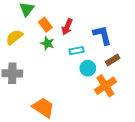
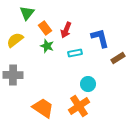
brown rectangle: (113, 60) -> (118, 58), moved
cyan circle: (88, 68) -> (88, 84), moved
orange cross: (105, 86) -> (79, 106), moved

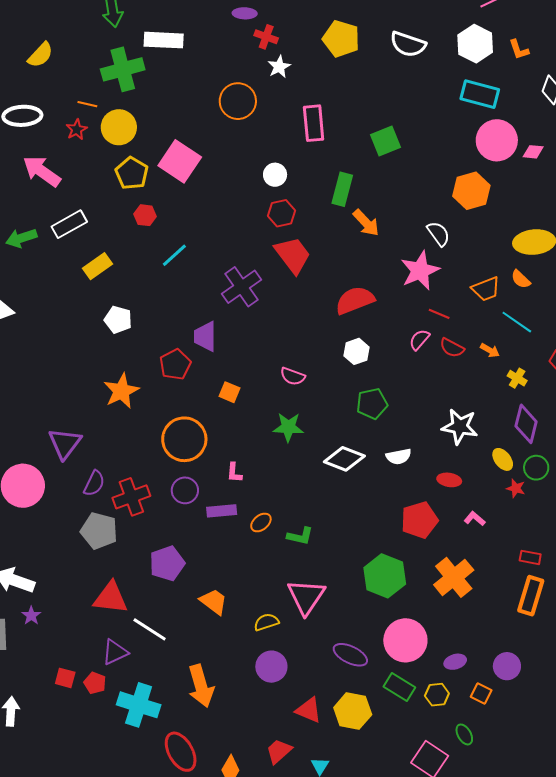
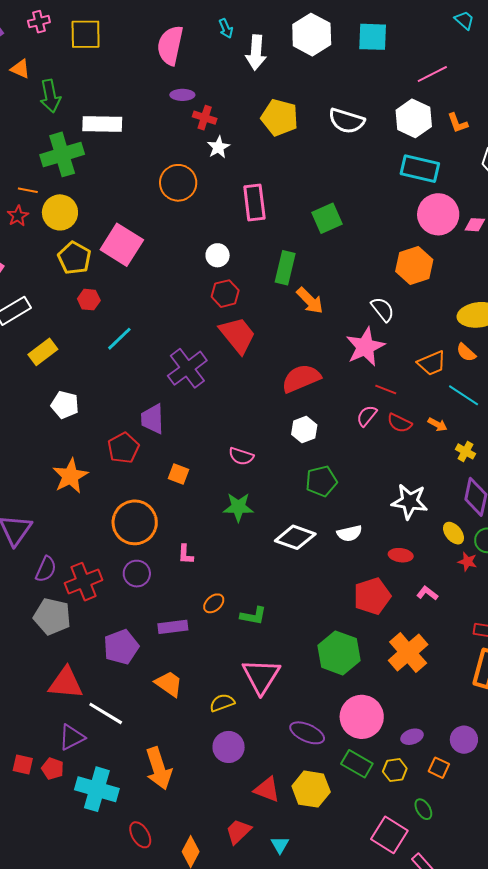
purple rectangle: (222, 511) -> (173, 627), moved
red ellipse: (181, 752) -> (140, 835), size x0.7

### PROBLEM
Skipping the pictures, output the entries exactly as they appear above.

### RESPONSE TO THIS EXERCISE
brown rectangle: (113, 60) -> (118, 58), moved
cyan circle: (88, 68) -> (88, 84), moved
orange cross: (105, 86) -> (79, 106), moved

purple rectangle: (222, 511) -> (173, 627), moved
red ellipse: (181, 752) -> (140, 835), size x0.7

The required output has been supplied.